Your answer should be a single number: how many lines of the material below contain "none".

··· Dataset extract ···

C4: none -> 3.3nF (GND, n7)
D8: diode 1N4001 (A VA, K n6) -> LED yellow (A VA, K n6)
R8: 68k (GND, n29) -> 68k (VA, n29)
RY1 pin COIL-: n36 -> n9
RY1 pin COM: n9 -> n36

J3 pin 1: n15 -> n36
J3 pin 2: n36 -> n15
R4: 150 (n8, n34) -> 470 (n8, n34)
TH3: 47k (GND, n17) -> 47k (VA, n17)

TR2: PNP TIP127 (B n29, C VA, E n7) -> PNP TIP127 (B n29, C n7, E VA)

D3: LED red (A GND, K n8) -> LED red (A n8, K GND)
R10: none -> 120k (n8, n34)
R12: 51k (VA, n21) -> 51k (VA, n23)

···

• **Exercise answer**
2